### Exercise details
Every record should be copied exactly, and the images omitted.

○ ○ ○

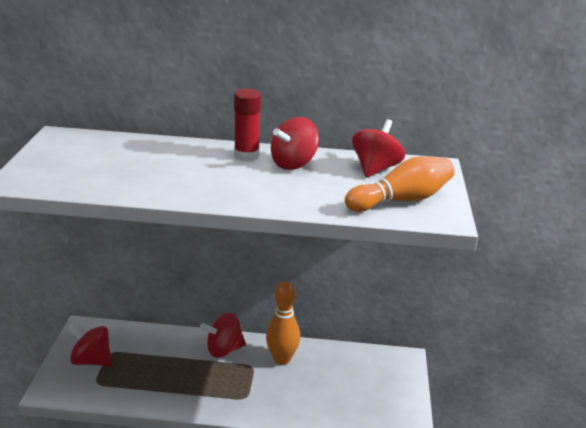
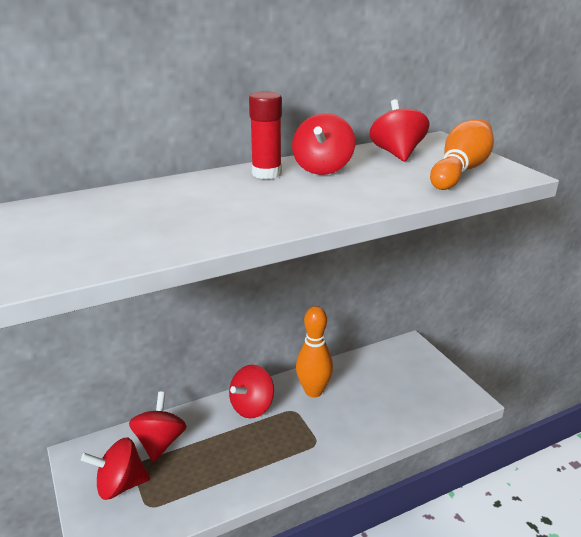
camera: 30 degrees left, 0 degrees up
(139, 345) = (160, 442): none -> red spinning top

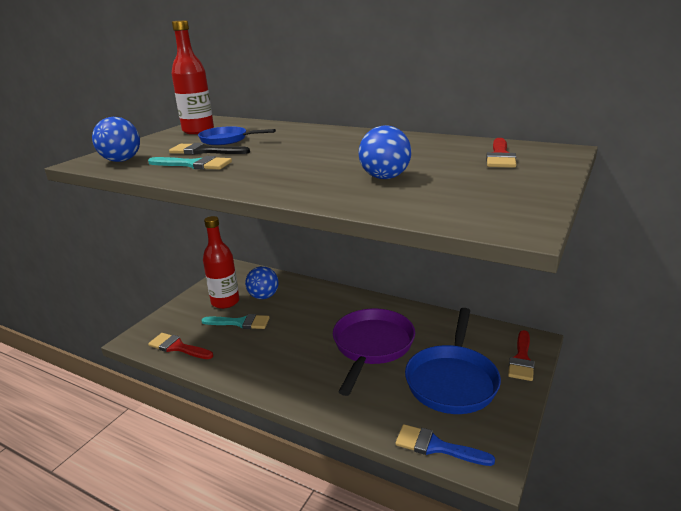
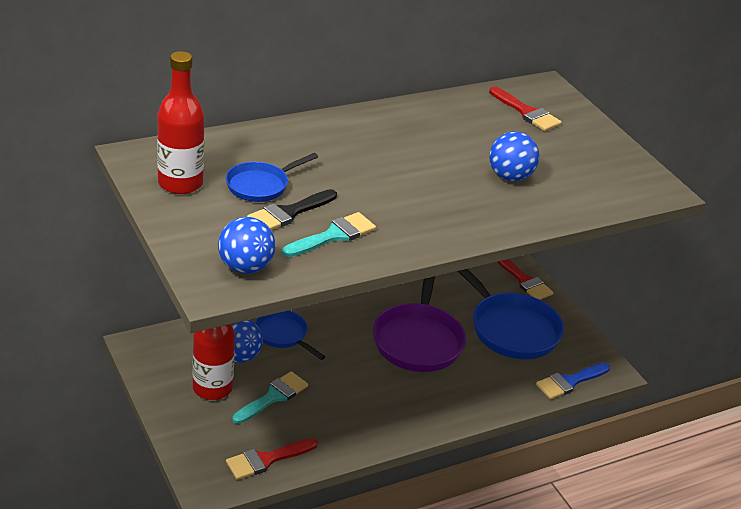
camera: 60 degrees left, 10 degrees up
(302, 300) = (283, 335): none -> blue pan
(372, 346) = (418, 339): purple pan -> purple pan turned 135 degrees counterclockwise

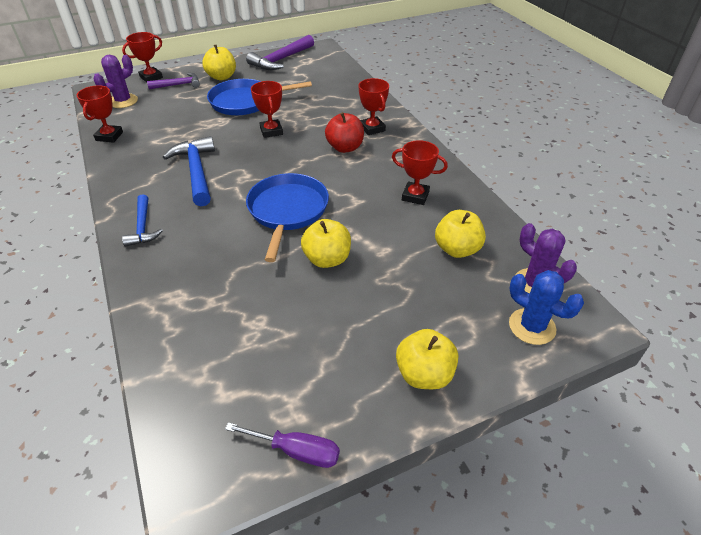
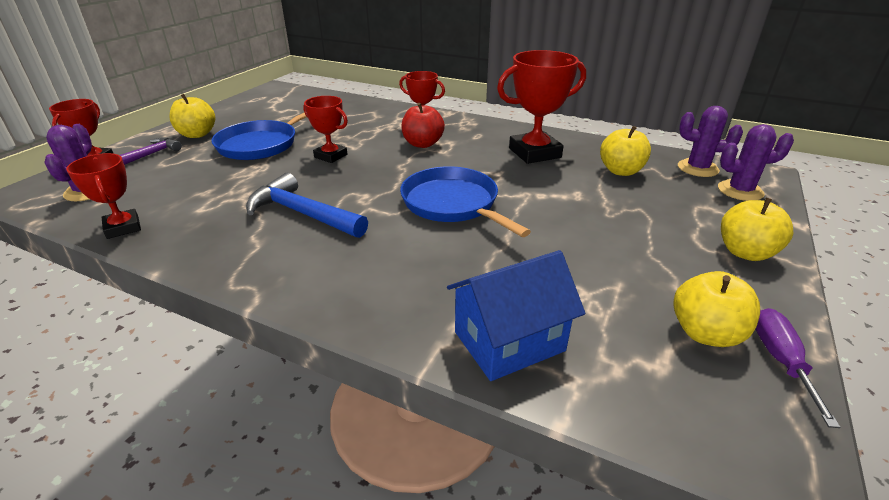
camera: 40 degrees left, 10 degrees down
(143, 227) = (321, 284): blue hammer -> none
(175, 322) = (509, 341): none -> blue house
(281, 60) = (246, 105): purple hammer -> none
(296, 451) = (780, 360): purple screwdriver -> purple screwdriver turned 60 degrees counterclockwise
(327, 259) = (548, 220): yellow apple -> yellow apple (705, 333)
(415, 196) = (534, 153): red trophy -> red trophy, size x1.67
(532, 326) = (740, 191): blue cactus -> purple cactus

○ ○ ○

### Answer to this exercise
camera: 30 degrees left, 0 degrees up
(139, 345) = (160, 442): none -> red spinning top

camera: 60 degrees left, 10 degrees up
(302, 300) = (283, 335): none -> blue pan
(372, 346) = (418, 339): purple pan -> purple pan turned 135 degrees counterclockwise

camera: 40 degrees left, 10 degrees down
(143, 227) = (321, 284): blue hammer -> none
(175, 322) = (509, 341): none -> blue house
(281, 60) = (246, 105): purple hammer -> none
(296, 451) = (780, 360): purple screwdriver -> purple screwdriver turned 60 degrees counterclockwise
(327, 259) = (548, 220): yellow apple -> yellow apple (705, 333)
(415, 196) = (534, 153): red trophy -> red trophy, size x1.67
(532, 326) = (740, 191): blue cactus -> purple cactus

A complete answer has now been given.